• **Work item**: Check each line of the listing for the word "fish" and report the ones that have it.

• **Extracted material**:
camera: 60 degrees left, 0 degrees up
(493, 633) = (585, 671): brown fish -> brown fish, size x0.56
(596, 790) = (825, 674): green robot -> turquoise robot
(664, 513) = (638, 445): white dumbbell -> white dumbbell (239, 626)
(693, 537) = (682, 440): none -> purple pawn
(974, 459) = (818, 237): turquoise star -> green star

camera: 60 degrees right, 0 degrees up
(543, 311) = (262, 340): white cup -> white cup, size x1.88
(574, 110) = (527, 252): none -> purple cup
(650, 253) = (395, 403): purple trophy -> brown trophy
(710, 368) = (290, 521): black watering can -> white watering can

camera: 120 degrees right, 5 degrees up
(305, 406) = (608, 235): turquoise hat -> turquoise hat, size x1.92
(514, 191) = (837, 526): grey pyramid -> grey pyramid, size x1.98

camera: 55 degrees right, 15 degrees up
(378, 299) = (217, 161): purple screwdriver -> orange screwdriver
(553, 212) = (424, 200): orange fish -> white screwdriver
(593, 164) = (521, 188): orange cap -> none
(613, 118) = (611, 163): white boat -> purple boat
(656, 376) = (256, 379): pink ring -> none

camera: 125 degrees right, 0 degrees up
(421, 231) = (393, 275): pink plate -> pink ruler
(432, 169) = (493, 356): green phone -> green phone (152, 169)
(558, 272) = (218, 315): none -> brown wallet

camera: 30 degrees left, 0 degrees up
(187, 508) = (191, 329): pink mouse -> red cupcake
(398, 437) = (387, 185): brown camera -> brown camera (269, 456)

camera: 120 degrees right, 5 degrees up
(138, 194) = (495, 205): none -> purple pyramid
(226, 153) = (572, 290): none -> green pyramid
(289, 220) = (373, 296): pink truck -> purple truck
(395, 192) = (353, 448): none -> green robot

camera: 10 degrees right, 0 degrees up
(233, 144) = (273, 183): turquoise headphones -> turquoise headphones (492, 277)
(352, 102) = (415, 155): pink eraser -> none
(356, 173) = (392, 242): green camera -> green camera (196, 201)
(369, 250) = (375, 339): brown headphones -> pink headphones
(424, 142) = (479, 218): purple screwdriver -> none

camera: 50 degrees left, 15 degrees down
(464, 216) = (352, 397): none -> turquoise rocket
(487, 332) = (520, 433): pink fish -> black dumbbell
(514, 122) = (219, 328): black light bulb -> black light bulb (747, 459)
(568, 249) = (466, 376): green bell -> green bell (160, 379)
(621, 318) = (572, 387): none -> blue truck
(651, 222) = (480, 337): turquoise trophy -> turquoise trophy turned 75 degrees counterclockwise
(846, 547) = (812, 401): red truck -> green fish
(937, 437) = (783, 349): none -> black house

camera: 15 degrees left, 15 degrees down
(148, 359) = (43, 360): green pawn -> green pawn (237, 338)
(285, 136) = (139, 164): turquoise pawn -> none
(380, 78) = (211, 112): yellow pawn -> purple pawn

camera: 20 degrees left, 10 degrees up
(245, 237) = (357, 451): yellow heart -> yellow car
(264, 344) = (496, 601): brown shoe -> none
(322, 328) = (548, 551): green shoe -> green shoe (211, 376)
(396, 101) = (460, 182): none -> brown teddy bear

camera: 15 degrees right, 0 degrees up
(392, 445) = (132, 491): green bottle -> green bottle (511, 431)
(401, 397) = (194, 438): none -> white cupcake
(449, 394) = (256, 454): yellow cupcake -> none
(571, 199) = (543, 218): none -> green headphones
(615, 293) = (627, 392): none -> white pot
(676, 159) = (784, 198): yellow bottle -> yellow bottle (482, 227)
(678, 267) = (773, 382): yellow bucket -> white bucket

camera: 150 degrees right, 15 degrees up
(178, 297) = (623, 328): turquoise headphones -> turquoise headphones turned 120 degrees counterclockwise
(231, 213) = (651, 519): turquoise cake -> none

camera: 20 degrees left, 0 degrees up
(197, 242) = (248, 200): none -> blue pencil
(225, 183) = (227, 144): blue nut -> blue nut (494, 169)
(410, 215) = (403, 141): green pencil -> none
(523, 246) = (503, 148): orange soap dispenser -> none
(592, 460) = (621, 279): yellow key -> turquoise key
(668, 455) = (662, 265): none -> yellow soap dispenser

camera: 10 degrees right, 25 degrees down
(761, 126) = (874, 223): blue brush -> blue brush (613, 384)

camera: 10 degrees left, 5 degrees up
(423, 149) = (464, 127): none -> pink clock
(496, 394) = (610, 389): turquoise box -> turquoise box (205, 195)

• **Problem solution**:
(493, 633) = (585, 671): brown fish -> brown fish, size x0.56
(553, 212) = (424, 200): orange fish -> white screwdriver
(487, 332) = (520, 433): pink fish -> black dumbbell
(846, 547) = (812, 401): red truck -> green fish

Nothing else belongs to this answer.